● BRIEF: Copy out the lines below that hold the word "turquoise".

● DATA SHOWN:

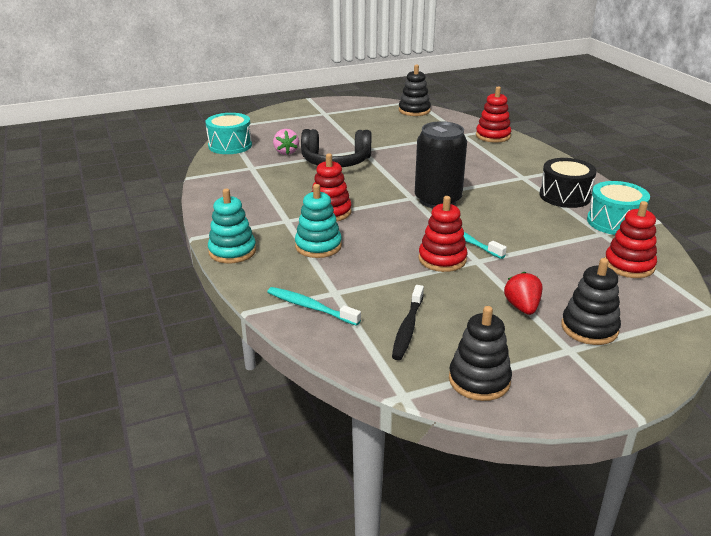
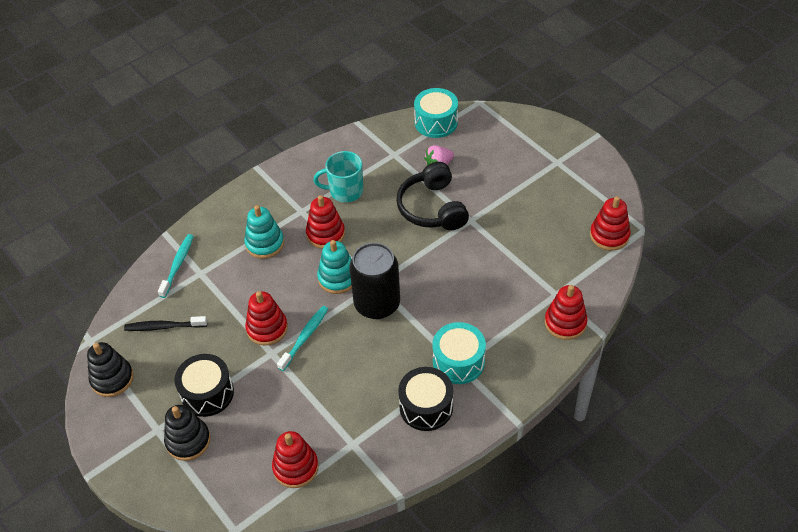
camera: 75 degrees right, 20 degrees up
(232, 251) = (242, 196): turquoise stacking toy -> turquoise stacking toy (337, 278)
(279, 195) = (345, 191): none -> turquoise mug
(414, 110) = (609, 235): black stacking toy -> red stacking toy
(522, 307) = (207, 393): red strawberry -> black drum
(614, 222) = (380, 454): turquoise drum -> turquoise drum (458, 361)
==
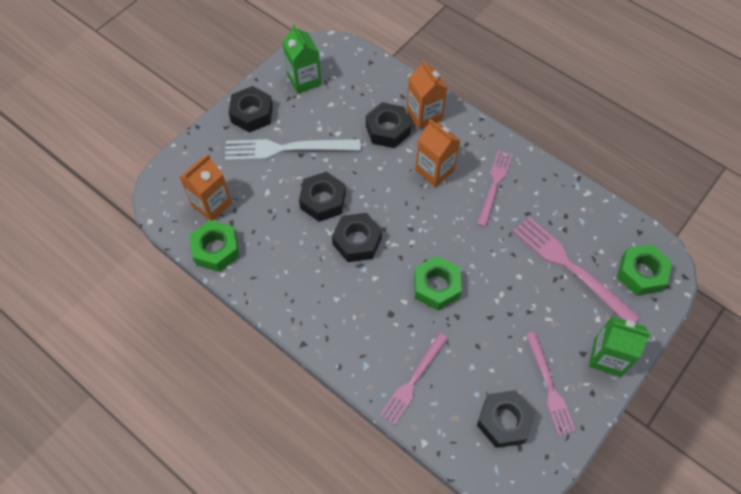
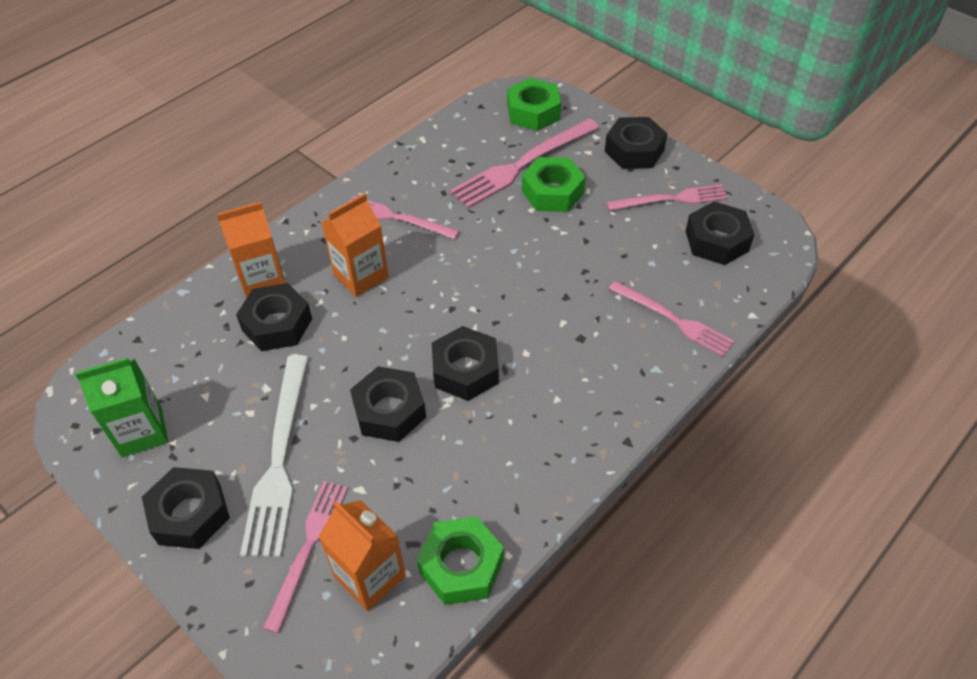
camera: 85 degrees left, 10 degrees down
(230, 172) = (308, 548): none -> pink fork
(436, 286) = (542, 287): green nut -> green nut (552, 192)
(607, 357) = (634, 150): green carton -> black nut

● RESULT:
(232, 251) = (242, 196): turquoise stacking toy -> turquoise stacking toy (337, 278)
(279, 195) = (345, 191): none -> turquoise mug
(614, 222) = (380, 454): turquoise drum -> turquoise drum (458, 361)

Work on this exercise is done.